### Task goal
Make a verbatim transcription of the records, without the pictures.

### Raw data
○ ○ ○
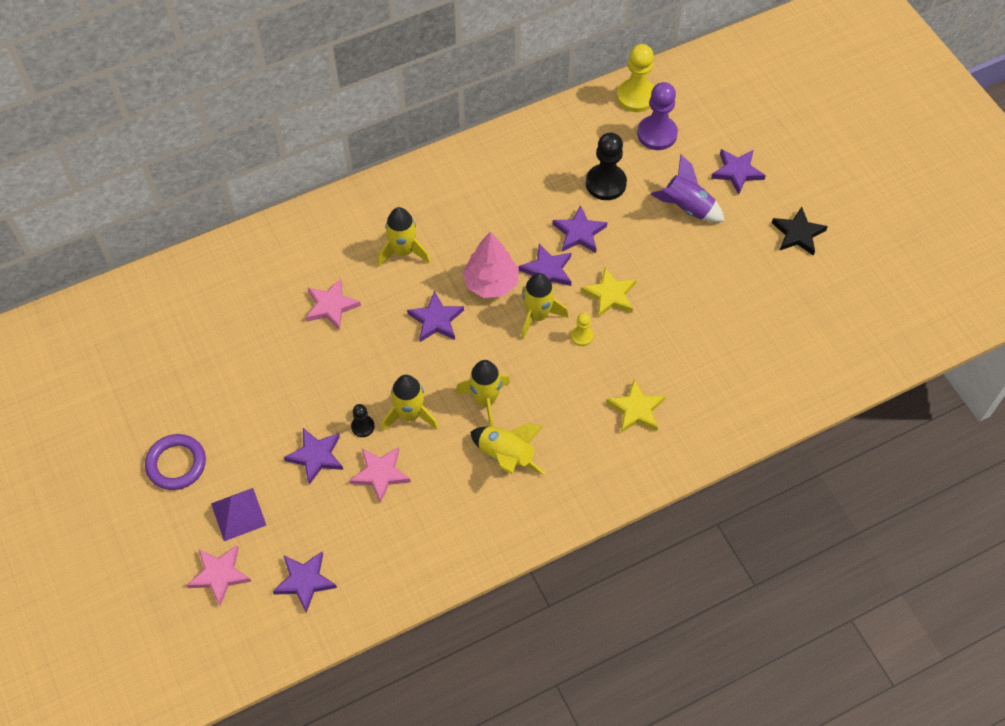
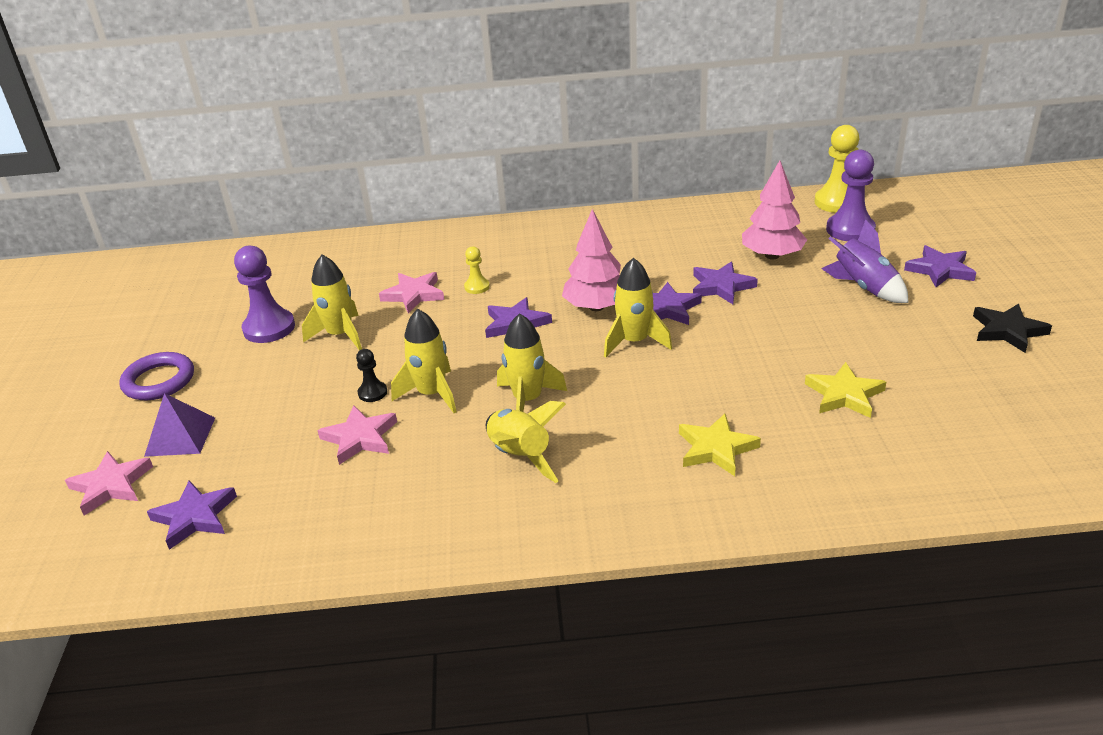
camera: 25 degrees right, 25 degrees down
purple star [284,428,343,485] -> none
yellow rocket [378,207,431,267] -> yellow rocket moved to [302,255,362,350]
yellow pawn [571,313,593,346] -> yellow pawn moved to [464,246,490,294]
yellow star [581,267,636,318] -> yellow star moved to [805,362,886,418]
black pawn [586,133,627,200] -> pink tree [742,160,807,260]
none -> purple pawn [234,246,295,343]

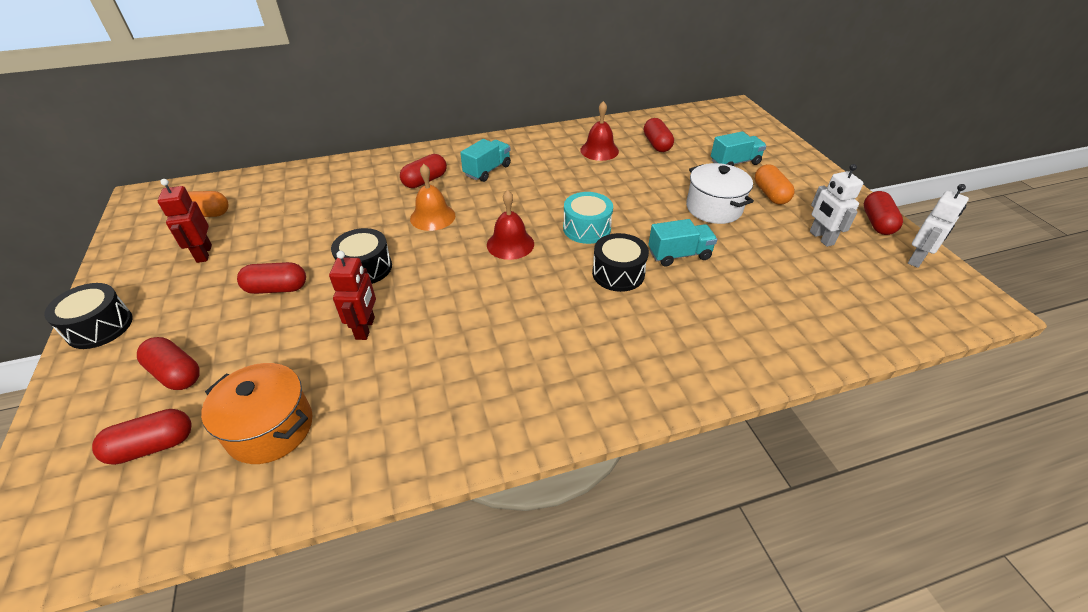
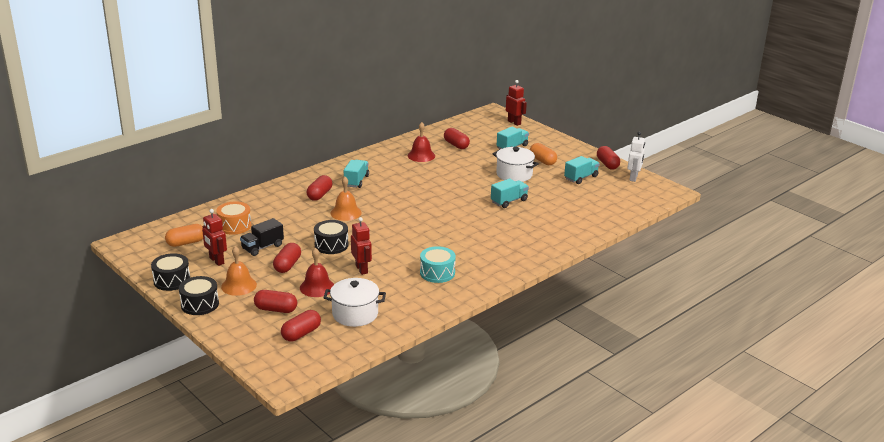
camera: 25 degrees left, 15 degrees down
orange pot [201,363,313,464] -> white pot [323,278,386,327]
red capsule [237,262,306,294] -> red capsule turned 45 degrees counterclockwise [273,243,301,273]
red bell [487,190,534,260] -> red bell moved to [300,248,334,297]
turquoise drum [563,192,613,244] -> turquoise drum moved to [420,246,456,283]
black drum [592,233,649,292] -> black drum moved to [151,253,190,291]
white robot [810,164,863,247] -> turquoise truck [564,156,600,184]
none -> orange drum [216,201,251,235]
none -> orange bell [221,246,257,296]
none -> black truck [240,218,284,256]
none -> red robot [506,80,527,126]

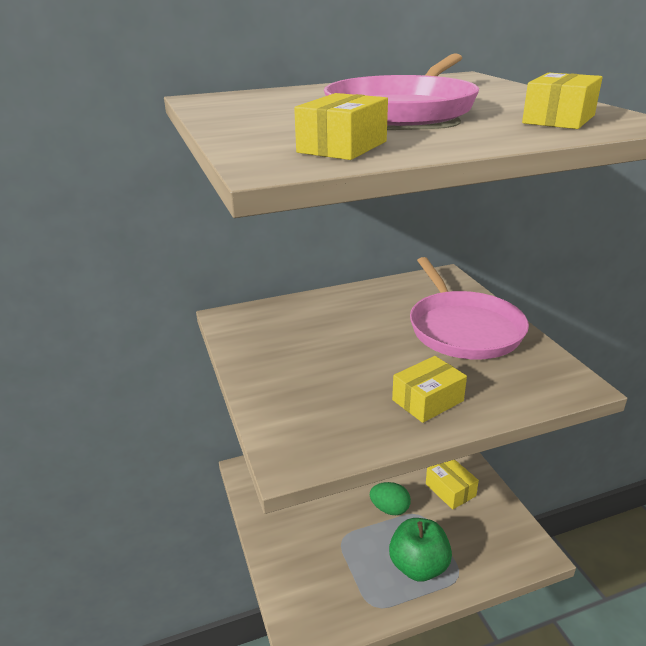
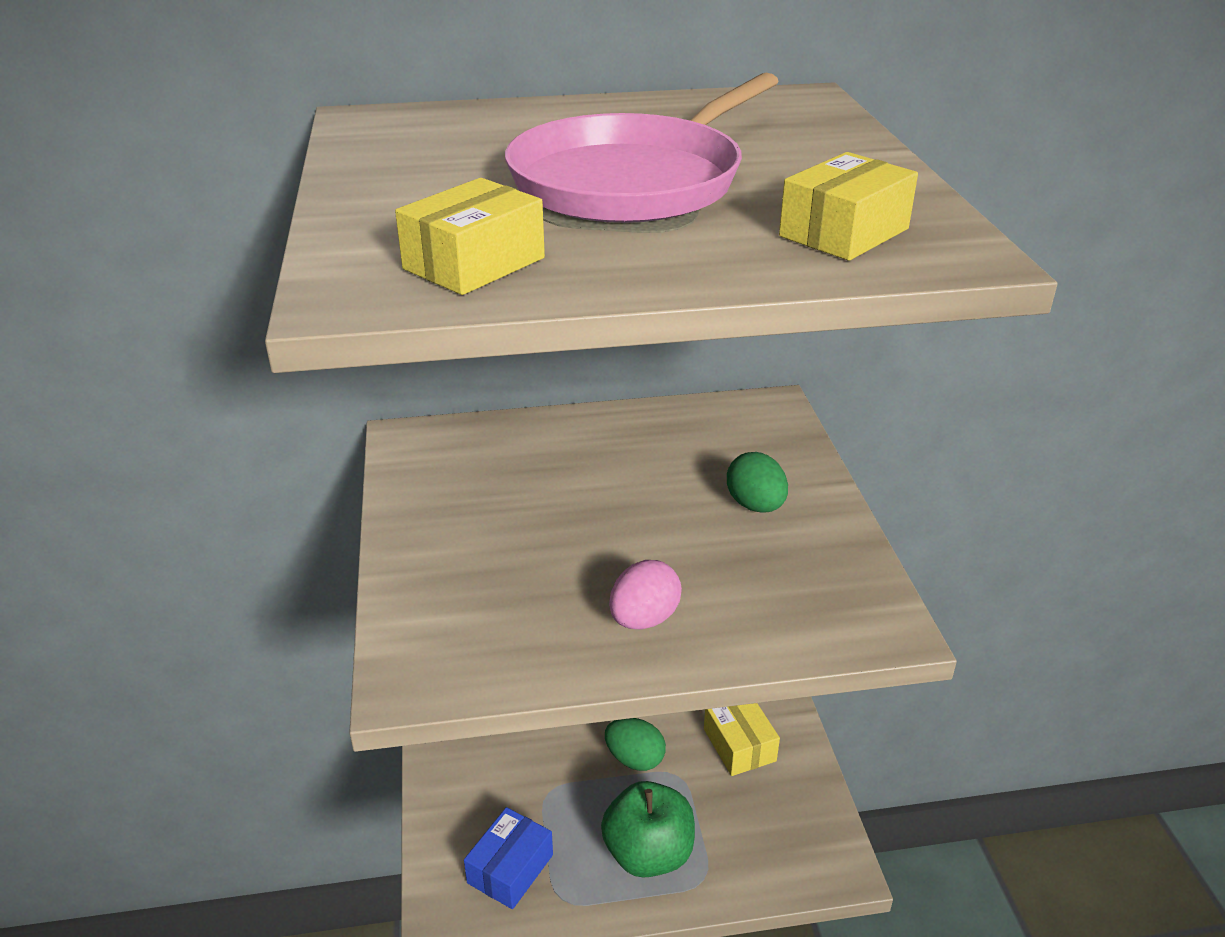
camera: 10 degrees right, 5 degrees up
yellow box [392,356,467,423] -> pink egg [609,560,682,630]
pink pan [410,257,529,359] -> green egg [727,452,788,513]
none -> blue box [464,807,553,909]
○ ○ ○
### Result
camera: 25 degrees right, 25 degrees down
purple star [284,428,343,485] -> none
yellow rocket [378,207,431,267] -> yellow rocket moved to [302,255,362,350]
yellow pawn [571,313,593,346] -> yellow pawn moved to [464,246,490,294]
yellow star [581,267,636,318] -> yellow star moved to [805,362,886,418]
black pawn [586,133,627,200] -> pink tree [742,160,807,260]
none -> purple pawn [234,246,295,343]

camera: 25 degrees left, 15 degrees down
orange pot [201,363,313,464] -> white pot [323,278,386,327]
red capsule [237,262,306,294] -> red capsule turned 45 degrees counterclockwise [273,243,301,273]
red bell [487,190,534,260] -> red bell moved to [300,248,334,297]
turquoise drum [563,192,613,244] -> turquoise drum moved to [420,246,456,283]
black drum [592,233,649,292] -> black drum moved to [151,253,190,291]
white robot [810,164,863,247] -> turquoise truck [564,156,600,184]
none -> orange drum [216,201,251,235]
none -> orange bell [221,246,257,296]
none -> black truck [240,218,284,256]
none -> red robot [506,80,527,126]

camera: 10 degrees right, 5 degrees up
yellow box [392,356,467,423] -> pink egg [609,560,682,630]
pink pan [410,257,529,359] -> green egg [727,452,788,513]
none -> blue box [464,807,553,909]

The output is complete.